→ **Record excerpts**
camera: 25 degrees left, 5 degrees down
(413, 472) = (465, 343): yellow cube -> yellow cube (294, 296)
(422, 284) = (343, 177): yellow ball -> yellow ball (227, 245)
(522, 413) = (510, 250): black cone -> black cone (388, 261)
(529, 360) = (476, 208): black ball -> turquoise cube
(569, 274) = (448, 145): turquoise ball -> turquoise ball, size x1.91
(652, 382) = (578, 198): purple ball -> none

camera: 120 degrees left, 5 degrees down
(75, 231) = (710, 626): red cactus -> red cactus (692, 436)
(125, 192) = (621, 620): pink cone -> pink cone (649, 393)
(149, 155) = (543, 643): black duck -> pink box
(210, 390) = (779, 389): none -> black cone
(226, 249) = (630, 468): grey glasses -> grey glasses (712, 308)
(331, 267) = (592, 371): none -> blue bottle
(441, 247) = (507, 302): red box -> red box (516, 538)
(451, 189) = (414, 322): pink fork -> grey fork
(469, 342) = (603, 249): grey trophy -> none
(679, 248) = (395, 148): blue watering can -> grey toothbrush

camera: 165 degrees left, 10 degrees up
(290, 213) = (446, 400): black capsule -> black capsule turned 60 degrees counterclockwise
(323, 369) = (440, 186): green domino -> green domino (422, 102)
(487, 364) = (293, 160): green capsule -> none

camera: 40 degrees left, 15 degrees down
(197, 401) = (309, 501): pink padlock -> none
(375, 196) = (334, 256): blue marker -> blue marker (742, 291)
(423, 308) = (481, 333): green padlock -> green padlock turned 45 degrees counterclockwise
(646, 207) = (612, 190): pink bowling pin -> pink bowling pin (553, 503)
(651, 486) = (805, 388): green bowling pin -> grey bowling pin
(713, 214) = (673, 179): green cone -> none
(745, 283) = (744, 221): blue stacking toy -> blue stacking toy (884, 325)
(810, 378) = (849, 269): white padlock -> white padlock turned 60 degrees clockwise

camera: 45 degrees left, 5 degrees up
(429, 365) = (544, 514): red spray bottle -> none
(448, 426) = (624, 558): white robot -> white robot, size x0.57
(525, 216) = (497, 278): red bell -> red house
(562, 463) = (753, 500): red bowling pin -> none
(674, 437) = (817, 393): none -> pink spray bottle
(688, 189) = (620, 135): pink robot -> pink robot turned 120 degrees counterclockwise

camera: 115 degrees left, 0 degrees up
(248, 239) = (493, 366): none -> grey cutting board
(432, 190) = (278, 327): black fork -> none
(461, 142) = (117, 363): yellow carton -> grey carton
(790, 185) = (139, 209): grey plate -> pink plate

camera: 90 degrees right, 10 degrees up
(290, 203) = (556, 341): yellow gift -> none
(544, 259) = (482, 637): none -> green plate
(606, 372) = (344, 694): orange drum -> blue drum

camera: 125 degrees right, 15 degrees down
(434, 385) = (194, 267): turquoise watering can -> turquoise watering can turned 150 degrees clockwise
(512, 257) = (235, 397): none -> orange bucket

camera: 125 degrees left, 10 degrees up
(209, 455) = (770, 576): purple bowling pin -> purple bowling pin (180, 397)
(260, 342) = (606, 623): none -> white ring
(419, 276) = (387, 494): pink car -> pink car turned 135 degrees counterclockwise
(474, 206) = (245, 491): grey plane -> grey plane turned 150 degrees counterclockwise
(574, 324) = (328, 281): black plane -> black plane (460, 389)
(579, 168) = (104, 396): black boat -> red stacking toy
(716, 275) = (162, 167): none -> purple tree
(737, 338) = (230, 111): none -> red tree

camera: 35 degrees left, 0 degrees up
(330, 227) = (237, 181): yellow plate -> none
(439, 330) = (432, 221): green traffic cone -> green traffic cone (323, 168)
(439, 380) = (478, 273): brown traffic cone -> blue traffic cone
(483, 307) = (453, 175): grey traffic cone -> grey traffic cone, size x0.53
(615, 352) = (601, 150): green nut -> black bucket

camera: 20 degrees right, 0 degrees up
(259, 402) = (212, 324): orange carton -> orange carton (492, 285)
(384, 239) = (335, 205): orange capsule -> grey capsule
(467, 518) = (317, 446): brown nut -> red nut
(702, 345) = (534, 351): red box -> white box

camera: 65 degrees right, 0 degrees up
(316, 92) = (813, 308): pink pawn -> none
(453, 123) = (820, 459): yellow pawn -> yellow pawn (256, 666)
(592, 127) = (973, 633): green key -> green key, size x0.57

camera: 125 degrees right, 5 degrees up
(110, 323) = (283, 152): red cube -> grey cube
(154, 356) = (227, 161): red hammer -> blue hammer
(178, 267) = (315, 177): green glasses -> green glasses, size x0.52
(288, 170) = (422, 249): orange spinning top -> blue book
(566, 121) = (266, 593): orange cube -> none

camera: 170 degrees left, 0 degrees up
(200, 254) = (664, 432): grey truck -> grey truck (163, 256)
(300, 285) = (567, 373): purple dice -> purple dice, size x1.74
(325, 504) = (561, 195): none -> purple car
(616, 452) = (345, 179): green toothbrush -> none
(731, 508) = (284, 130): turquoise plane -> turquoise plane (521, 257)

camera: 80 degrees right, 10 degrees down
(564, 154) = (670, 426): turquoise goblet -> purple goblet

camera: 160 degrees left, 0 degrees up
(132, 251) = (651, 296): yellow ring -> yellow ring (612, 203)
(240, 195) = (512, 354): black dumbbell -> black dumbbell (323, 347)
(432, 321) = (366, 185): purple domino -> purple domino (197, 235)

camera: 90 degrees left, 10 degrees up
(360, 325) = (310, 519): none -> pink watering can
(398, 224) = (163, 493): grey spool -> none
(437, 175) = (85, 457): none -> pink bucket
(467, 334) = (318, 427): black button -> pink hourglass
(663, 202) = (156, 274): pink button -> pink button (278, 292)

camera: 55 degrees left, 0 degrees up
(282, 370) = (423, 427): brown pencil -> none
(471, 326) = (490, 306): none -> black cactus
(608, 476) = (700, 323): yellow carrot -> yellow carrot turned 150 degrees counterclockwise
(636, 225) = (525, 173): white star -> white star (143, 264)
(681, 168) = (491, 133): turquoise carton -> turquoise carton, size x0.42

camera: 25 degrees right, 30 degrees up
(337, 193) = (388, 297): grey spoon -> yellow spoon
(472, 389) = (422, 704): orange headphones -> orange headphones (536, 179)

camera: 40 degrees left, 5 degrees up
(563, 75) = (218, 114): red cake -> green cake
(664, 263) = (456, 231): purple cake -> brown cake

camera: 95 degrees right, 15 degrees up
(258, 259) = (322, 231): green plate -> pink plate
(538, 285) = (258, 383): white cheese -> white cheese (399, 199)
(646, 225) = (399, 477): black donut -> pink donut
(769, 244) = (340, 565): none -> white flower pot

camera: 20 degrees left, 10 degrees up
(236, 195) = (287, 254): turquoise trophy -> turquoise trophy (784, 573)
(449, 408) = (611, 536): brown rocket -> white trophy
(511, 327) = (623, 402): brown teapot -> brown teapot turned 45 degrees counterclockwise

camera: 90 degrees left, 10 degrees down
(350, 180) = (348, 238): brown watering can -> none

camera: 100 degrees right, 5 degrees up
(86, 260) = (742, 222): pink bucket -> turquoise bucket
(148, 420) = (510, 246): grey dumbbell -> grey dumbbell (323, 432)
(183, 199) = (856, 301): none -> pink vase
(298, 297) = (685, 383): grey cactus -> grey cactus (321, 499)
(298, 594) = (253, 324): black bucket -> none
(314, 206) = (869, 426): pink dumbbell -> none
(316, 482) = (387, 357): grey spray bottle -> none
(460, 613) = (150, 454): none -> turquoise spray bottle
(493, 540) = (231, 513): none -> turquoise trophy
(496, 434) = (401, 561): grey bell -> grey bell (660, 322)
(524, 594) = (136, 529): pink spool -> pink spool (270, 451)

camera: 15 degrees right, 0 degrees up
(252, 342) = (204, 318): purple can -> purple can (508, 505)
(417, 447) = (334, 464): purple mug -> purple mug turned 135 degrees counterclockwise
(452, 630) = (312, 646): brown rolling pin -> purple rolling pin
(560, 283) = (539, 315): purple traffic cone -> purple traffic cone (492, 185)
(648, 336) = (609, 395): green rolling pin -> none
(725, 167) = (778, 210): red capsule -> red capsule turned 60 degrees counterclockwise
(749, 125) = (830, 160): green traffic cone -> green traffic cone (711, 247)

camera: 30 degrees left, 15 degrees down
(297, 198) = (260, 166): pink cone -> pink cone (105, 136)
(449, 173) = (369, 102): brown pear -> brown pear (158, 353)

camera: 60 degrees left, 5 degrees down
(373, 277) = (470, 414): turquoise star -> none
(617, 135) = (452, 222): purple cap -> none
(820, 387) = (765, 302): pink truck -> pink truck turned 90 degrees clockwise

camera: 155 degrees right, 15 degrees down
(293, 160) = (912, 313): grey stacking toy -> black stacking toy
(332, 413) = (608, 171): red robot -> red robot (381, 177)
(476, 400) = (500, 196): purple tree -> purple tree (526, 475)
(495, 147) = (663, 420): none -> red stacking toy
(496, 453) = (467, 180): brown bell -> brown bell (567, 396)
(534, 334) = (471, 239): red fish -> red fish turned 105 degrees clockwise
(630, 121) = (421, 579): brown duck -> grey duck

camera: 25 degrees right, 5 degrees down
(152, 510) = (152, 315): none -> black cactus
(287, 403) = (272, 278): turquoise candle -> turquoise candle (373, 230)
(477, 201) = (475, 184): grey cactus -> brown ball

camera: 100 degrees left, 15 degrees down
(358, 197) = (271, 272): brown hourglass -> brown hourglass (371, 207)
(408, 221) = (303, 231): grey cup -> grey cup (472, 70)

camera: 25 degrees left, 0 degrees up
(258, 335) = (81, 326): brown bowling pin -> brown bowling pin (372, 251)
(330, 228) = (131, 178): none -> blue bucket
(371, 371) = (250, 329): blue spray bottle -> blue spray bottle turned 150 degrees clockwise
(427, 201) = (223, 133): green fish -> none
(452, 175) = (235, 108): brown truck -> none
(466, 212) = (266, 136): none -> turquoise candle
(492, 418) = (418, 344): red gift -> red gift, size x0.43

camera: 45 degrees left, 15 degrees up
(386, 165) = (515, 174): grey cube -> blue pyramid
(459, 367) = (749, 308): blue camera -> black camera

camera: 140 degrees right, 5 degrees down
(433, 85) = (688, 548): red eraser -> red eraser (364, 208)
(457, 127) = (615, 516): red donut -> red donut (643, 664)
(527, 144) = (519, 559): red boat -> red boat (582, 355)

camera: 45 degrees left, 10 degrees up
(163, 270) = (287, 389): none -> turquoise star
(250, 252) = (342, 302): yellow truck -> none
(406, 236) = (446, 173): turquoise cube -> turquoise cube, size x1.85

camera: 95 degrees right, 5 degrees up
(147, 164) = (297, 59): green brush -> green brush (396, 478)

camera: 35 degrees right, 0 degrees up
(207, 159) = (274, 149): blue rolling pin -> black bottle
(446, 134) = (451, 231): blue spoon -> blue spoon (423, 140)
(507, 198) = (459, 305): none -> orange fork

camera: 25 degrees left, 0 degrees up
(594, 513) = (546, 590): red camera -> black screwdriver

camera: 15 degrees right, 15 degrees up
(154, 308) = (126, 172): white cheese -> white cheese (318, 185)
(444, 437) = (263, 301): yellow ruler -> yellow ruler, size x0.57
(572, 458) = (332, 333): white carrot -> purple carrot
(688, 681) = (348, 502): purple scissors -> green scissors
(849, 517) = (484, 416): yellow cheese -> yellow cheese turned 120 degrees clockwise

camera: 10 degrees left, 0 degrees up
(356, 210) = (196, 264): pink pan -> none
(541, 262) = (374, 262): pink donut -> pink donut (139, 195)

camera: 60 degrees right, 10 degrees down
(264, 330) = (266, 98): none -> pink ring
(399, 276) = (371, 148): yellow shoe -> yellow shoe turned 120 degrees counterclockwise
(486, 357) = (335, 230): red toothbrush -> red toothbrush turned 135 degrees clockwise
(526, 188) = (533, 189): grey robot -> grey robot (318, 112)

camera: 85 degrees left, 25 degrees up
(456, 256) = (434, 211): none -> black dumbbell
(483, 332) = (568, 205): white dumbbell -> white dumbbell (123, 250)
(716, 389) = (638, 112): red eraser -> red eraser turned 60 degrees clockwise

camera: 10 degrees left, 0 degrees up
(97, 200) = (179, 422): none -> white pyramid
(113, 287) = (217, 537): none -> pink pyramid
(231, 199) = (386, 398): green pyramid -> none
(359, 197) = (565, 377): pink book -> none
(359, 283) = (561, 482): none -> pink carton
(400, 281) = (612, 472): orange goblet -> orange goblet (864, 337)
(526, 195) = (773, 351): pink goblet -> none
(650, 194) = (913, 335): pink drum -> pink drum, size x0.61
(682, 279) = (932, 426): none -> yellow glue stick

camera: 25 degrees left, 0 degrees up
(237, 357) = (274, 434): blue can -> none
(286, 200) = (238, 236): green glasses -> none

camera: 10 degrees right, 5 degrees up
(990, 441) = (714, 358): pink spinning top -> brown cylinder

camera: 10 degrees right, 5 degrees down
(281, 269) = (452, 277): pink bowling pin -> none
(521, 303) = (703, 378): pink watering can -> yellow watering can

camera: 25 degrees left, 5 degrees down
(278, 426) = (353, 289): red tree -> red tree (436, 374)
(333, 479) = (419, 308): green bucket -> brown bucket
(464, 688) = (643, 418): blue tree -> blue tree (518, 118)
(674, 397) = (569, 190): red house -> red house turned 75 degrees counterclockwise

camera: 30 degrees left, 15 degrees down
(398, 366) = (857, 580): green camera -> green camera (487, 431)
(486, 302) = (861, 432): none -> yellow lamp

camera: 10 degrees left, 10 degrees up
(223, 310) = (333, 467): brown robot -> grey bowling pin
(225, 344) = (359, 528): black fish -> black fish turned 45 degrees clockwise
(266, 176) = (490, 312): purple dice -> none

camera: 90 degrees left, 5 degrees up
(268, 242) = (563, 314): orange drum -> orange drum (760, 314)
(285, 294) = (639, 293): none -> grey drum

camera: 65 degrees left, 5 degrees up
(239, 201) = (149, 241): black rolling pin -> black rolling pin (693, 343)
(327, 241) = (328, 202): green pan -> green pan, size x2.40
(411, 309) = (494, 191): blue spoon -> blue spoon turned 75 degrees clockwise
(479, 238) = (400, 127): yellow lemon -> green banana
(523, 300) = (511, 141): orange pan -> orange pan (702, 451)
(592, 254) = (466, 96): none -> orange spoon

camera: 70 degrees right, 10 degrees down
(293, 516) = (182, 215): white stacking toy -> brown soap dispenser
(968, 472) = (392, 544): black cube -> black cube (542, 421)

→ **Problem description**
All lines above from the one containing "(616, 452) = (345, 179): green" to the one containing "(563, 75) = (218, 114): red" must be repeated exactly, both lines included, and no others.

→ **Written response**
(616, 452) = (345, 179): green toothbrush -> none
(731, 508) = (284, 130): turquoise plane -> turquoise plane (521, 257)

camera: 80 degrees right, 10 degrees down
(564, 154) = (670, 426): turquoise goblet -> purple goblet

camera: 160 degrees left, 0 degrees up
(132, 251) = (651, 296): yellow ring -> yellow ring (612, 203)
(240, 195) = (512, 354): black dumbbell -> black dumbbell (323, 347)
(432, 321) = (366, 185): purple domino -> purple domino (197, 235)

camera: 90 degrees left, 10 degrees up
(360, 325) = (310, 519): none -> pink watering can
(398, 224) = (163, 493): grey spool -> none
(437, 175) = (85, 457): none -> pink bucket
(467, 334) = (318, 427): black button -> pink hourglass
(663, 202) = (156, 274): pink button -> pink button (278, 292)

camera: 55 degrees left, 0 degrees up
(282, 370) = (423, 427): brown pencil -> none
(471, 326) = (490, 306): none -> black cactus
(608, 476) = (700, 323): yellow carrot -> yellow carrot turned 150 degrees counterclockwise
(636, 225) = (525, 173): white star -> white star (143, 264)
(681, 168) = (491, 133): turquoise carton -> turquoise carton, size x0.42

camera: 25 degrees right, 30 degrees up
(337, 193) = (388, 297): grey spoon -> yellow spoon
(472, 389) = (422, 704): orange headphones -> orange headphones (536, 179)

camera: 40 degrees left, 5 degrees up
(563, 75) = (218, 114): red cake -> green cake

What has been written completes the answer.